== Task ==
Would you return every entry below exactly as written, without its images?

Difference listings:
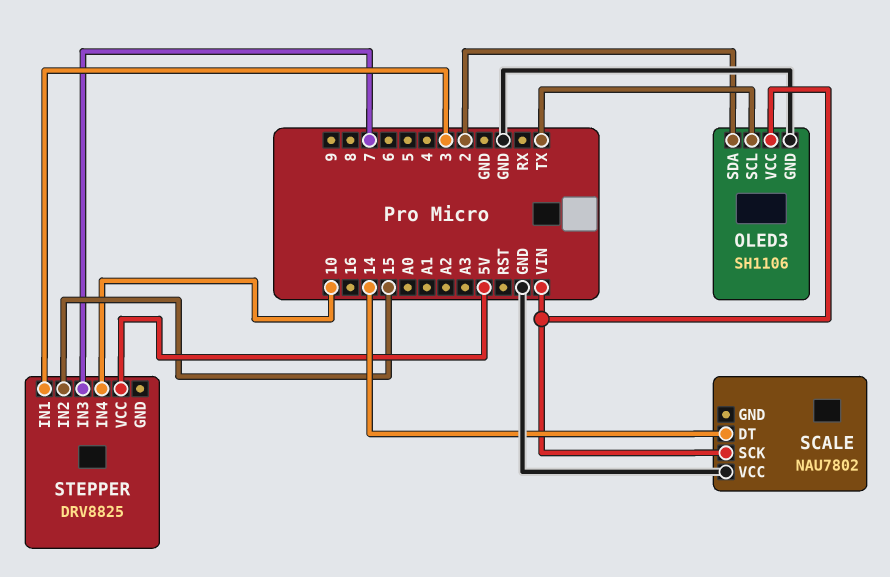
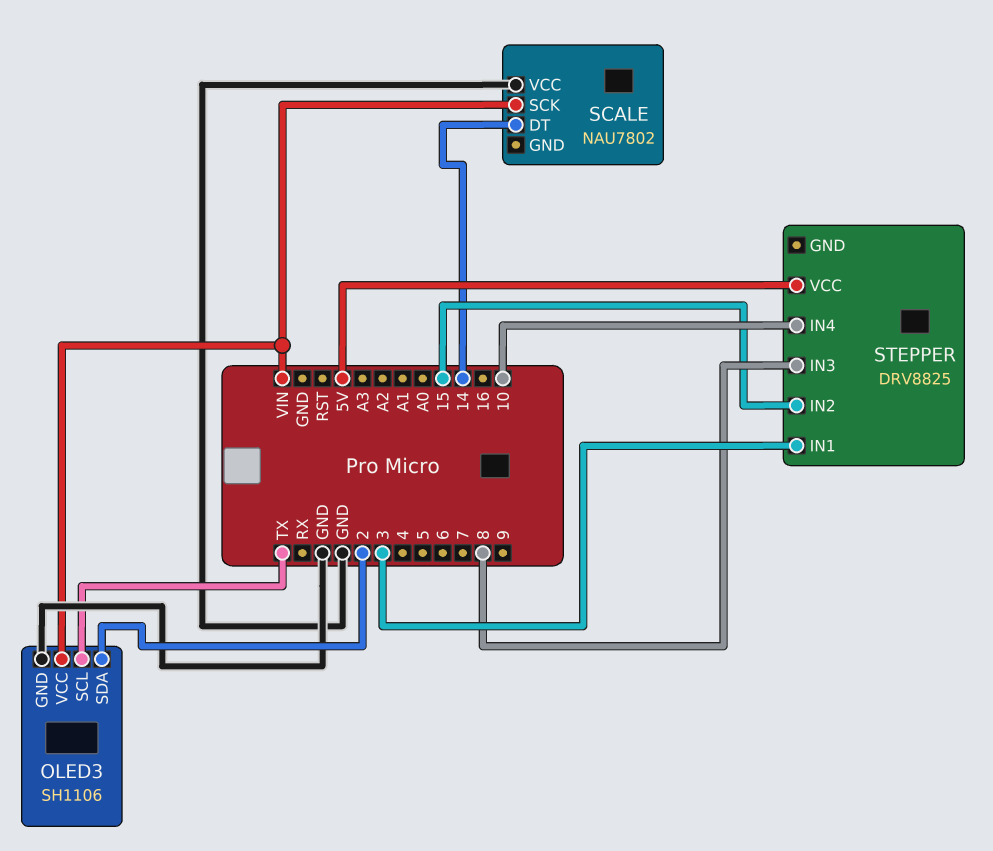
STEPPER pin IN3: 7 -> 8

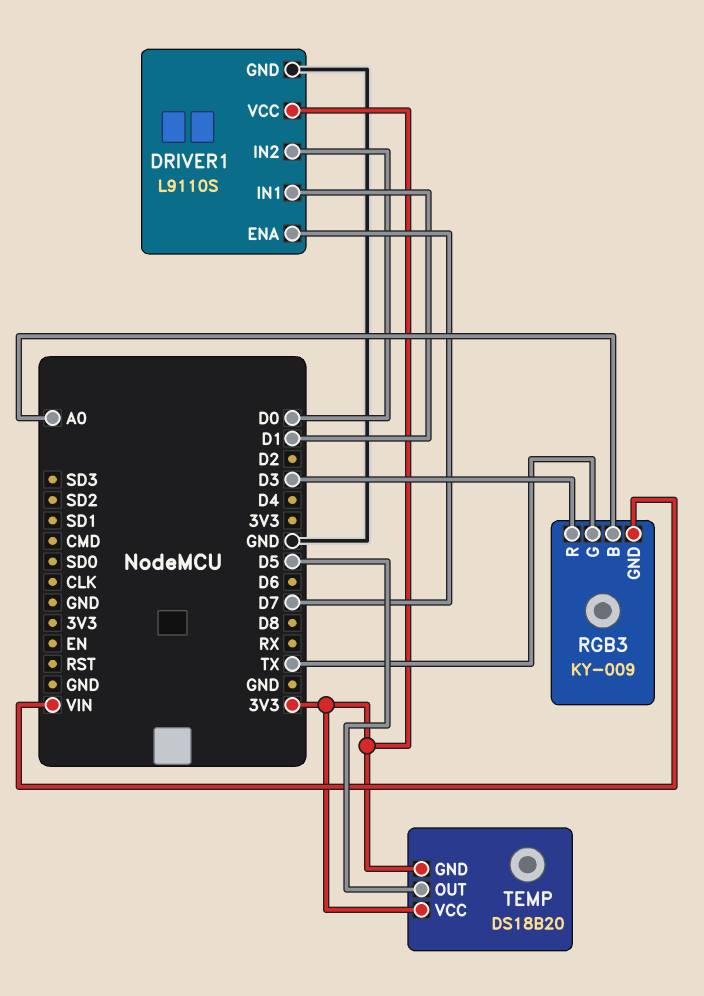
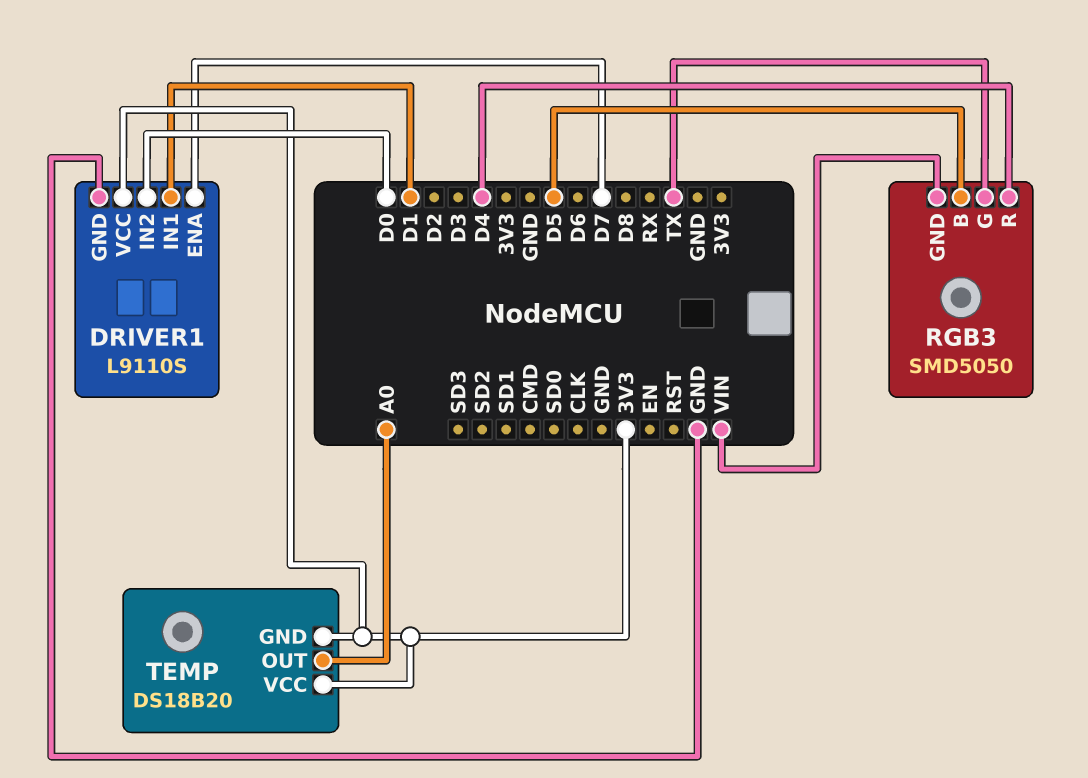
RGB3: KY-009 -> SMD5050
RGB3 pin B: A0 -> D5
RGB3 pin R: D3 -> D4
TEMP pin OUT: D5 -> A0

== Worked solution ==
STEPPER pin IN3: 7 -> 8

RGB3: KY-009 -> SMD5050
RGB3 pin B: A0 -> D5
RGB3 pin R: D3 -> D4
TEMP pin OUT: D5 -> A0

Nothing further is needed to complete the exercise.